───── DATASET CONTENT

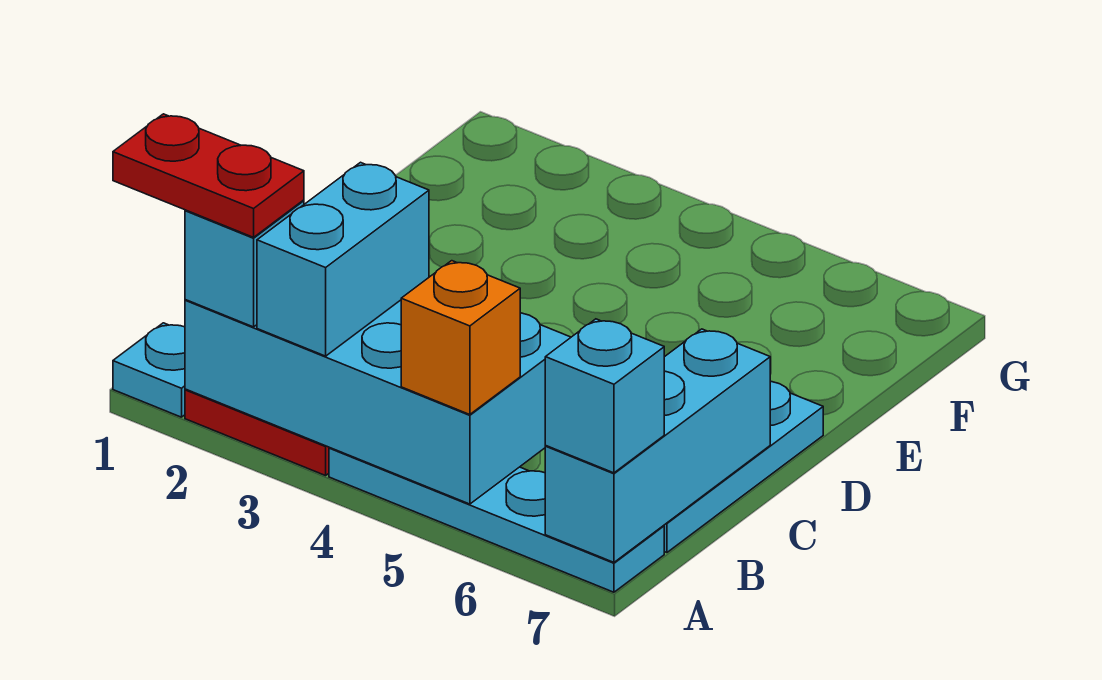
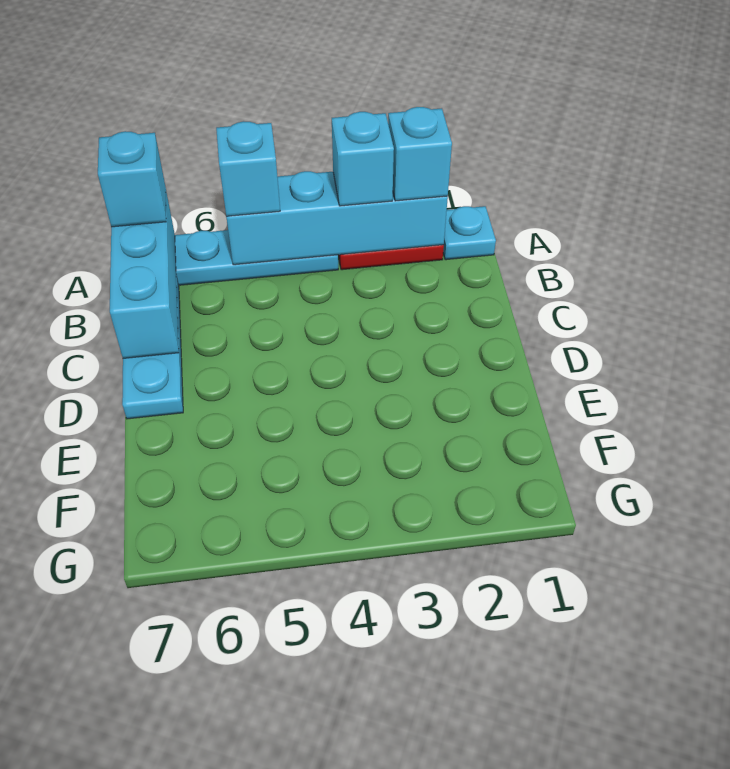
red plate A1:A2 level 4 -> none
cyan brick A2:B5 level 2 -> cyan brick A2:A5 level 2
cyan brick A3:B3 level 3 -> cyan brick A3 level 3
orange brick A5 level 3 -> cyan brick A5 level 3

──────────

* _REQUIRED WORK_
Return from the data every line that holds "cyan".

* _SOLUTION BELOW_
cyan brick A2:B5 level 2 -> cyan brick A2:A5 level 2
cyan brick A3:B3 level 3 -> cyan brick A3 level 3
orange brick A5 level 3 -> cyan brick A5 level 3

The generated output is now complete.